§ **Work to be completed**
Rewrite the lines from the line with "Railroad (902, 105)" to the line with "meticulous (169, 678)", both included, keeping each word and scaling every coordinate in the answers by 2.5, rounded to whole numbers with halves rounded up. Give only these lines.

(Source records)
◆ ◆ ◆

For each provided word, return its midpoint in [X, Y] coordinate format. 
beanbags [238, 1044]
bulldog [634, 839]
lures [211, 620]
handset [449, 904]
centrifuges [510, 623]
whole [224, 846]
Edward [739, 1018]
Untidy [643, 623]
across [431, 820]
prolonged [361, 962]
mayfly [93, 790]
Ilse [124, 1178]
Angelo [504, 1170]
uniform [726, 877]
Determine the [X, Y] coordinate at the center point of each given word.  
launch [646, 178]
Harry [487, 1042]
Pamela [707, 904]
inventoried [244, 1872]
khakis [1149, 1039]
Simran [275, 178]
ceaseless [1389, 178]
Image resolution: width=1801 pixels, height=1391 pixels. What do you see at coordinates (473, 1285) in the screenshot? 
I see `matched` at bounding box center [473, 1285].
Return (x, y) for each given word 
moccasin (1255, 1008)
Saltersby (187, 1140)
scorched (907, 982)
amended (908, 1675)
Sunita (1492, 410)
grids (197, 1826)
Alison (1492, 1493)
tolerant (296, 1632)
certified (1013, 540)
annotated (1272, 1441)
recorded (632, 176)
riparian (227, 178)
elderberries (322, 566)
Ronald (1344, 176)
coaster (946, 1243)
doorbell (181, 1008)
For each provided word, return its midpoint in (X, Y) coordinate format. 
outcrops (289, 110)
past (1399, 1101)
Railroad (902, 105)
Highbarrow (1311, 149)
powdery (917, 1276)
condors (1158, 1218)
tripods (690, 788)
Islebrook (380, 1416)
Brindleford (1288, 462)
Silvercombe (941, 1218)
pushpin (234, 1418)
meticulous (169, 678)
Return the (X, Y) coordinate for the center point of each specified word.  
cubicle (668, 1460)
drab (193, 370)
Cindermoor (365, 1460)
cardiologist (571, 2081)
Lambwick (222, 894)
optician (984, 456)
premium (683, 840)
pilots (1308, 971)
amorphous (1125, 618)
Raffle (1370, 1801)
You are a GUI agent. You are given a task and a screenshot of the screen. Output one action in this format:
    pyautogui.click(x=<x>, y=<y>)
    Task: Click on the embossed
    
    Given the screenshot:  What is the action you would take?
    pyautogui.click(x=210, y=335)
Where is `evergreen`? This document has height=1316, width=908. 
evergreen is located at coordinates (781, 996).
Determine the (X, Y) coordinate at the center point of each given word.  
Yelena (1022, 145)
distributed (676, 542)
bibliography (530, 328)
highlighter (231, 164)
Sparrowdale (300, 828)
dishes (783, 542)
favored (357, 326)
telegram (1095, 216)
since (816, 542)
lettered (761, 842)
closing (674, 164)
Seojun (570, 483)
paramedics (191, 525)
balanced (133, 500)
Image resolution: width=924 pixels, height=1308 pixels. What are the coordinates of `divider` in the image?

◆ ◆ ◆

§ **Exercise solution**
Railroad (2255, 263)
Highbarrow (3278, 373)
powdery (2293, 3190)
condors (2895, 3045)
tripods (1725, 1970)
Islebrook (950, 3540)
Brindleford (3220, 1155)
Silvercombe (2353, 3045)
pushpin (585, 3545)
meticulous (423, 1695)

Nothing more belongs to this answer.